START GIVEN INFORMATION
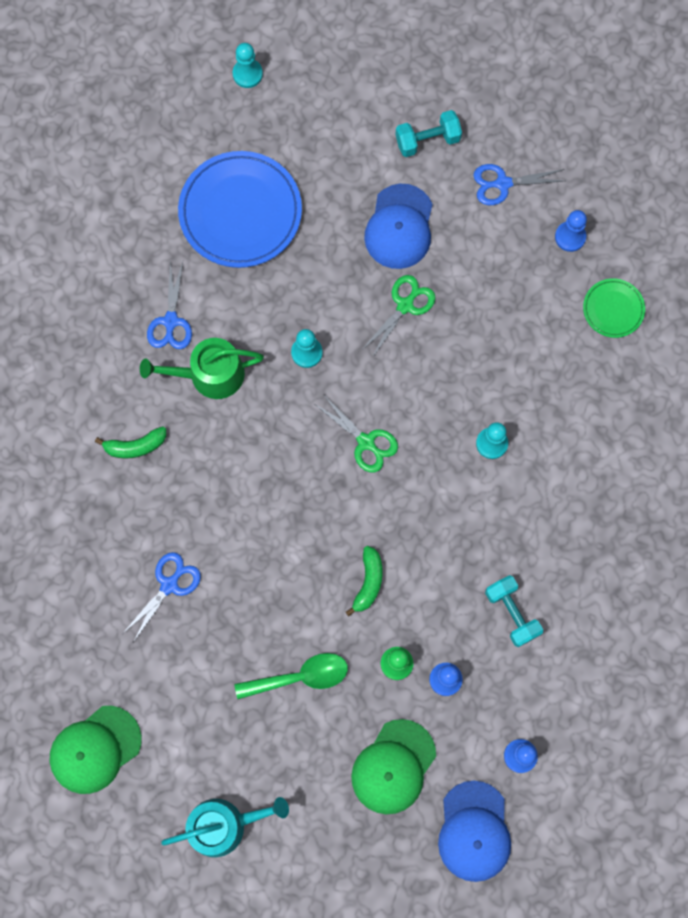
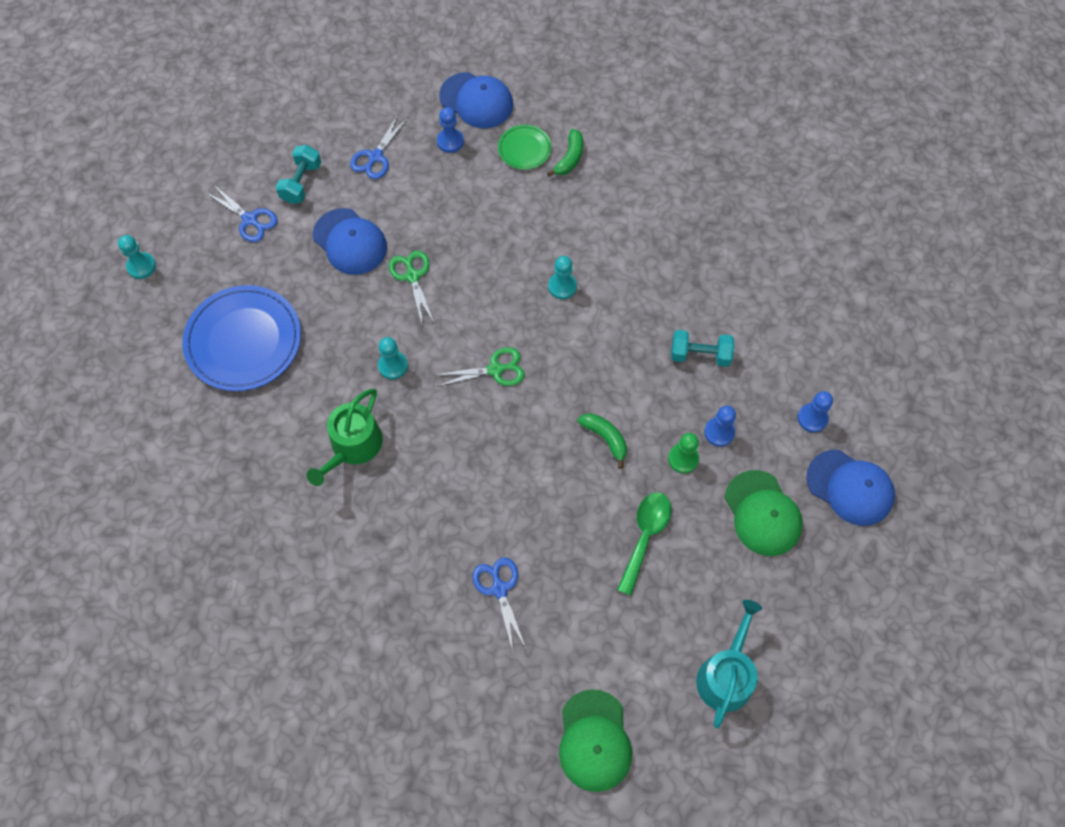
camera: 55 degrees left, 10 degrees down
green banana [95,426,166,458] -> green banana moved to [547,129,583,176]
blue scissors [147,261,192,349] -> blue scissors moved to [206,184,278,242]
none -> blue cap [439,72,513,128]

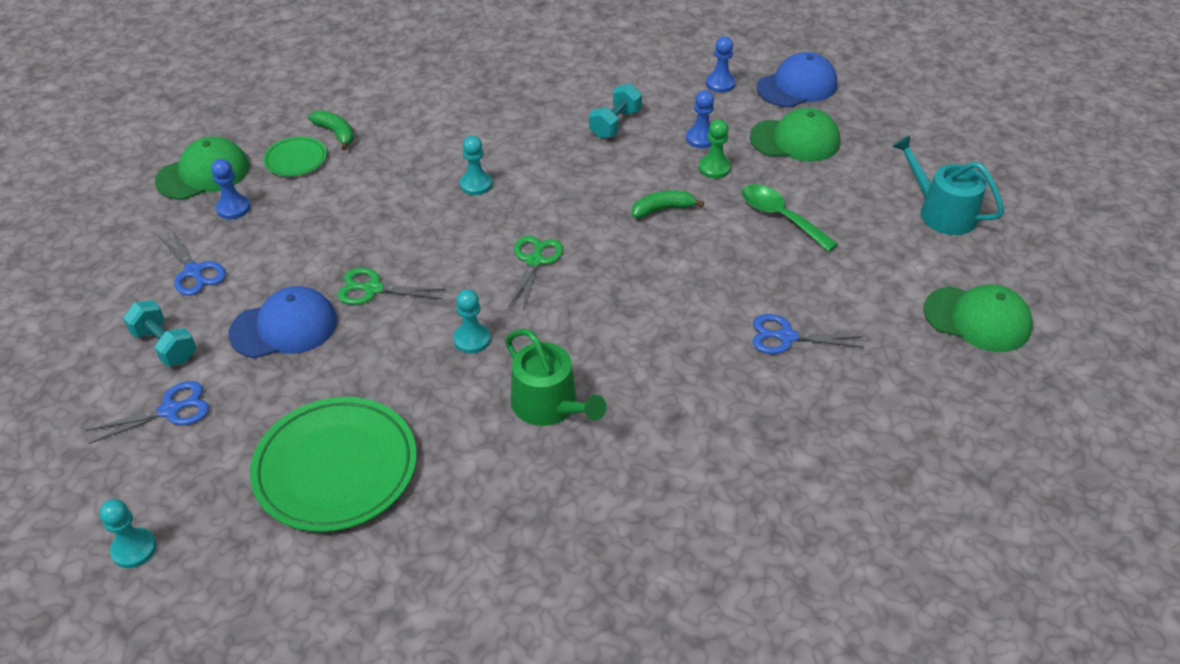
camera: 65 degrees left, 20 degrees down
blue plate [182,285,301,391] -> green plate [250,397,417,532]
blue cap [439,72,513,128] -> green cap [155,137,249,200]

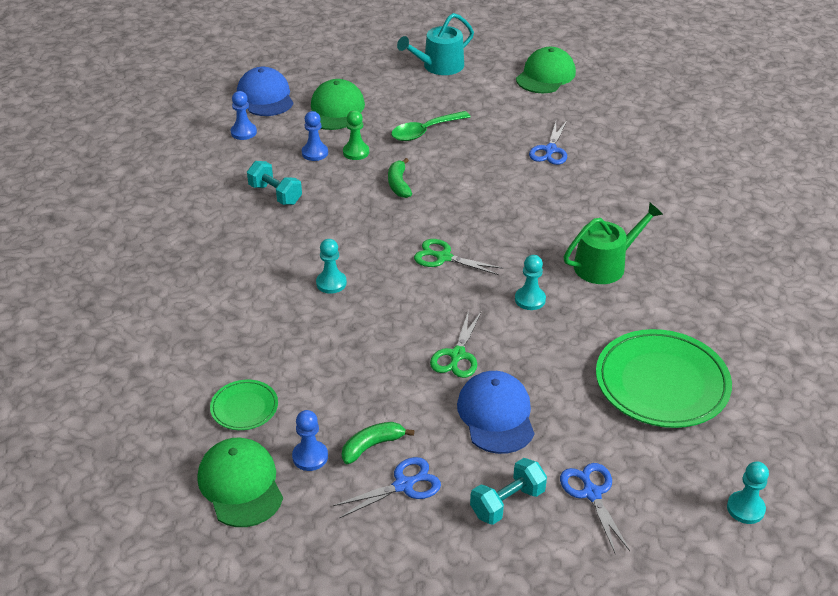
camera: 80 degrees left, 5 degrees down
green banana [308,110,354,151] -> green banana moved to [342,422,414,464]

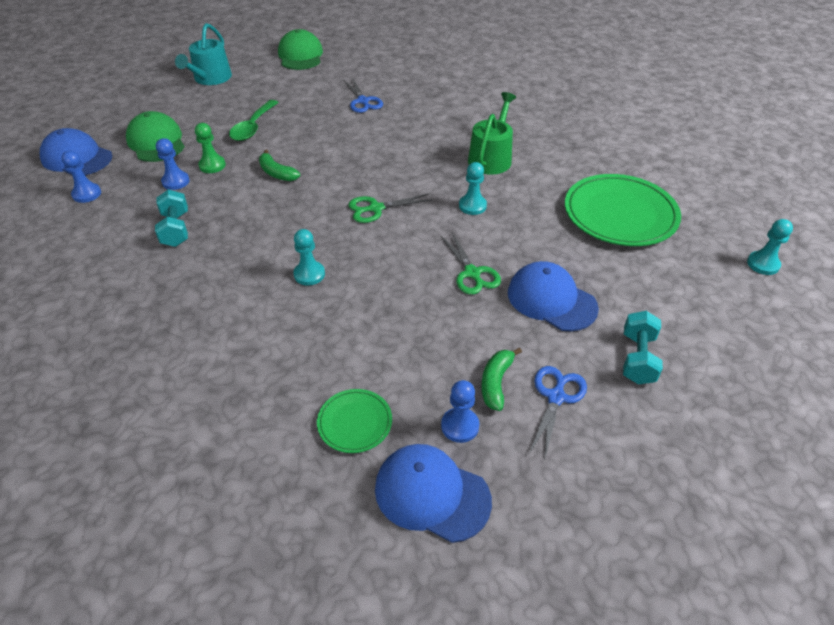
camera: 40 degrees left, 5 degrees up
green cap [198,438,283,527] -> blue cap [375,444,492,543]
turquoise dumbbell [247,161,302,205] -> turquoise dumbbell turned 75 degrees clockwise [155,189,188,247]
blue scissors [560,463,630,553] -> none

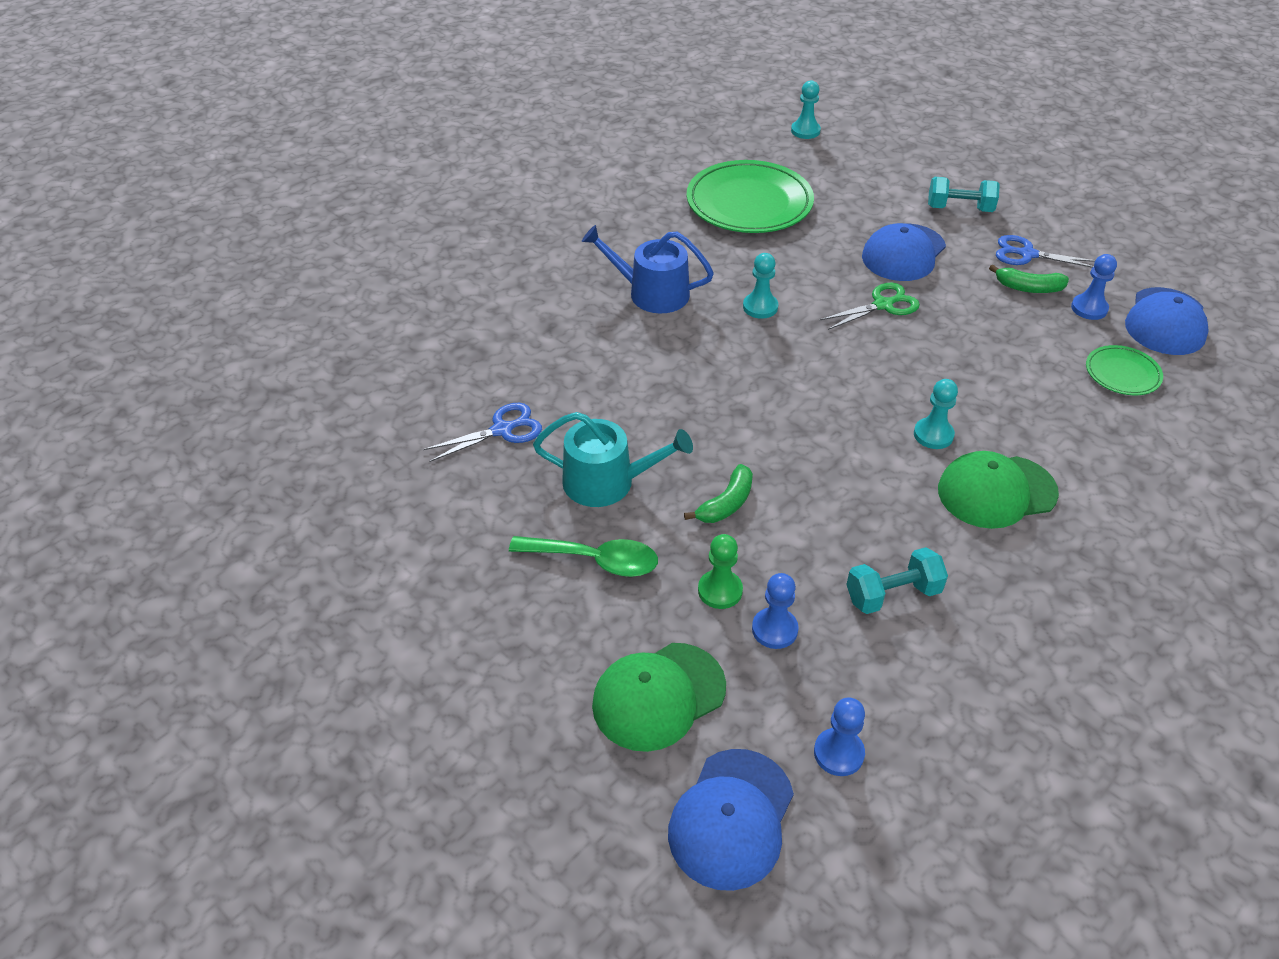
camera: 95 degrees left, 0 degrees up
turquoise watering can [175,23,232,85] -> turquoise watering can moved to [533,412,693,507]
green cap [278,29,323,70] -> green cap moved to [938,451,1059,529]
green scissors [348,194,431,223] -> none
green watering can [468,92,516,175] -> blue watering can [582,225,714,313]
END GIVEN INFORMATION
## AIM OF THE EXERCISE
Repeat the data word for word. Images are not part of the copy.

## ANSWER FOR THE TASK
camera: 55 degrees left, 10 degrees down
green banana [95,426,166,458] -> green banana moved to [547,129,583,176]
blue scissors [147,261,192,349] -> blue scissors moved to [206,184,278,242]
none -> blue cap [439,72,513,128]

camera: 65 degrees left, 20 degrees down
blue plate [182,285,301,391] -> green plate [250,397,417,532]
blue cap [439,72,513,128] -> green cap [155,137,249,200]

camera: 80 degrees left, 5 degrees down
green banana [308,110,354,151] -> green banana moved to [342,422,414,464]

camera: 40 degrees left, 5 degrees up
green cap [198,438,283,527] -> blue cap [375,444,492,543]
turquoise dumbbell [247,161,302,205] -> turquoise dumbbell turned 75 degrees clockwise [155,189,188,247]
blue scissors [560,463,630,553] -> none

camera: 95 degrees left, 0 degrees up
turquoise watering can [175,23,232,85] -> turquoise watering can moved to [533,412,693,507]
green cap [278,29,323,70] -> green cap moved to [938,451,1059,529]
green scissors [348,194,431,223] -> none
green watering can [468,92,516,175] -> blue watering can [582,225,714,313]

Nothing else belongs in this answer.